*Work request*: Your answer should be an exact copy of every record.

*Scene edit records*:
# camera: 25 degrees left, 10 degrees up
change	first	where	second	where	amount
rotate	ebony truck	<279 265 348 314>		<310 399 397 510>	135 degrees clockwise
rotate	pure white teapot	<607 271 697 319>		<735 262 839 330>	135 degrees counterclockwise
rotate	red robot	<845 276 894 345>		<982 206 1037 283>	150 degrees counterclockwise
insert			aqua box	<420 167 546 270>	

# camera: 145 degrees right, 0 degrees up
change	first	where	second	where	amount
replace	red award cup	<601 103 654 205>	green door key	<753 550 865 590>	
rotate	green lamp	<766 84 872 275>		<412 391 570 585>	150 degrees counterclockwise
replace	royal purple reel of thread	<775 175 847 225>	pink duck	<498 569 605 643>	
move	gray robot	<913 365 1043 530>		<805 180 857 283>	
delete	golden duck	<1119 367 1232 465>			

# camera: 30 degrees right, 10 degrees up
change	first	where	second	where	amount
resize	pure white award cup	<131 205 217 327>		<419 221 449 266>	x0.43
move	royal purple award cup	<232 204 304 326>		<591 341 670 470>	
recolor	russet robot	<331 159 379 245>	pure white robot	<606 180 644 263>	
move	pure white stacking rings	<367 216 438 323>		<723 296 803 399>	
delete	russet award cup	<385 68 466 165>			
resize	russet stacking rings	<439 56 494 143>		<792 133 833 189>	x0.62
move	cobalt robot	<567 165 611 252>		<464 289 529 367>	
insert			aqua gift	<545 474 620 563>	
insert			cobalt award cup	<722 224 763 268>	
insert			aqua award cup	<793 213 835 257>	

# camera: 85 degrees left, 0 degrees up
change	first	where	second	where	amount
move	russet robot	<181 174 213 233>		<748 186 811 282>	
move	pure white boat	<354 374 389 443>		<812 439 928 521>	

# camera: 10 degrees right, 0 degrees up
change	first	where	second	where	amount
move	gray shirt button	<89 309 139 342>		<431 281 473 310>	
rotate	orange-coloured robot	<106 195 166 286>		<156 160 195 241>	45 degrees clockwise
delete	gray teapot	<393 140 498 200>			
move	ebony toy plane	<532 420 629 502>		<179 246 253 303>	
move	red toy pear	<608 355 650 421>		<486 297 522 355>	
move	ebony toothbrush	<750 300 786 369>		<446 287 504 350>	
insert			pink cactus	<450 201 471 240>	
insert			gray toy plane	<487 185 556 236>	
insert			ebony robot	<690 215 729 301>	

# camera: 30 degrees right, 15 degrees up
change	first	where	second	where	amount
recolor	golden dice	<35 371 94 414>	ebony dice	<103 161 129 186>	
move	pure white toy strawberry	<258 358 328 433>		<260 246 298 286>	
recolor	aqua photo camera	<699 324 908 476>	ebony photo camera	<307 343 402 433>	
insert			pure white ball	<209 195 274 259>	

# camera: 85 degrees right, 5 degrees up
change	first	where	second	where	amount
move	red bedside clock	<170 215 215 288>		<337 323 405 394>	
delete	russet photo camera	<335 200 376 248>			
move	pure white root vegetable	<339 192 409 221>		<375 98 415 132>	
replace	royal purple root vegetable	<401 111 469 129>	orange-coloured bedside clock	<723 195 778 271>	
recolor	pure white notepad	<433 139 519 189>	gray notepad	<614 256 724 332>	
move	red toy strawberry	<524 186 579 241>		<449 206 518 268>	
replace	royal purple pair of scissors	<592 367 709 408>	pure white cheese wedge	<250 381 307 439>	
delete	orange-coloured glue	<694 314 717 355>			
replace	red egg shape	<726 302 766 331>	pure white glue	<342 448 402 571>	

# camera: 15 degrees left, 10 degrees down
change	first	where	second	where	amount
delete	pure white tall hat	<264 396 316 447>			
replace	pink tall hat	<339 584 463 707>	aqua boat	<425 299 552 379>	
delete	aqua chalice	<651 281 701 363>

*Reply*:
# camera: 25 degrees left, 10 degrees up
change	first	where	second	where	amount
rotate	ebony truck	<279 265 348 314>		<310 399 397 510>	135 degrees clockwise
rotate	pure white teapot	<607 271 697 319>		<735 262 839 330>	135 degrees counterclockwise
rotate	red robot	<845 276 894 345>		<982 206 1037 283>	150 degrees counterclockwise
insert			aqua box	<420 167 546 270>	

# camera: 145 degrees right, 0 degrees up
change	first	where	second	where	amount
replace	red award cup	<601 103 654 205>	green door key	<753 550 865 590>	
rotate	green lamp	<766 84 872 275>		<412 391 570 585>	150 degrees counterclockwise
replace	royal purple reel of thread	<775 175 847 225>	pink duck	<498 569 605 643>	
move	gray robot	<913 365 1043 530>		<805 180 857 283>	
delete	golden duck	<1119 367 1232 465>			

# camera: 30 degrees right, 10 degrees up
change	first	where	second	where	amount
resize	pure white award cup	<131 205 217 327>		<419 221 449 266>	x0.43
move	royal purple award cup	<232 204 304 326>		<591 341 670 470>	
recolor	russet robot	<331 159 379 245>	pure white robot	<606 180 644 263>	
move	pure white stacking rings	<367 216 438 323>		<723 296 803 399>	
delete	russet award cup	<385 68 466 165>			
resize	russet stacking rings	<439 56 494 143>		<792 133 833 189>	x0.62
move	cobalt robot	<567 165 611 252>		<464 289 529 367>	
insert			aqua gift	<545 474 620 563>	
insert			cobalt award cup	<722 224 763 268>	
insert			aqua award cup	<793 213 835 257>	

# camera: 85 degrees left, 0 degrees up
change	first	where	second	where	amount
move	russet robot	<181 174 213 233>		<748 186 811 282>	
move	pure white boat	<354 374 389 443>		<812 439 928 521>	

# camera: 10 degrees right, 0 degrees up
change	first	where	second	where	amount
move	gray shirt button	<89 309 139 342>		<431 281 473 310>	
rotate	orange-coloured robot	<106 195 166 286>		<156 160 195 241>	45 degrees clockwise
delete	gray teapot	<393 140 498 200>			
move	ebony toy plane	<532 420 629 502>		<179 246 253 303>	
move	red toy pear	<608 355 650 421>		<486 297 522 355>	
move	ebony toothbrush	<750 300 786 369>		<446 287 504 350>	
insert			pink cactus	<450 201 471 240>	
insert			gray toy plane	<487 185 556 236>	
insert			ebony robot	<690 215 729 301>	

# camera: 30 degrees right, 15 degrees up
change	first	where	second	where	amount
recolor	golden dice	<35 371 94 414>	ebony dice	<103 161 129 186>	
move	pure white toy strawberry	<258 358 328 433>		<260 246 298 286>	
recolor	aqua photo camera	<699 324 908 476>	ebony photo camera	<307 343 402 433>	
insert			pure white ball	<209 195 274 259>	

# camera: 85 degrees right, 5 degrees up
change	first	where	second	where	amount
move	red bedside clock	<170 215 215 288>		<337 323 405 394>	
delete	russet photo camera	<335 200 376 248>			
move	pure white root vegetable	<339 192 409 221>		<375 98 415 132>	
replace	royal purple root vegetable	<401 111 469 129>	orange-coloured bedside clock	<723 195 778 271>	
recolor	pure white notepad	<433 139 519 189>	gray notepad	<614 256 724 332>	
move	red toy strawberry	<524 186 579 241>		<449 206 518 268>	
replace	royal purple pair of scissors	<592 367 709 408>	pure white cheese wedge	<250 381 307 439>	
delete	orange-coloured glue	<694 314 717 355>			
replace	red egg shape	<726 302 766 331>	pure white glue	<342 448 402 571>	

# camera: 15 degrees left, 10 degrees down
change	first	where	second	where	amount
delete	pure white tall hat	<264 396 316 447>			
replace	pink tall hat	<339 584 463 707>	aqua boat	<425 299 552 379>	
delete	aqua chalice	<651 281 701 363>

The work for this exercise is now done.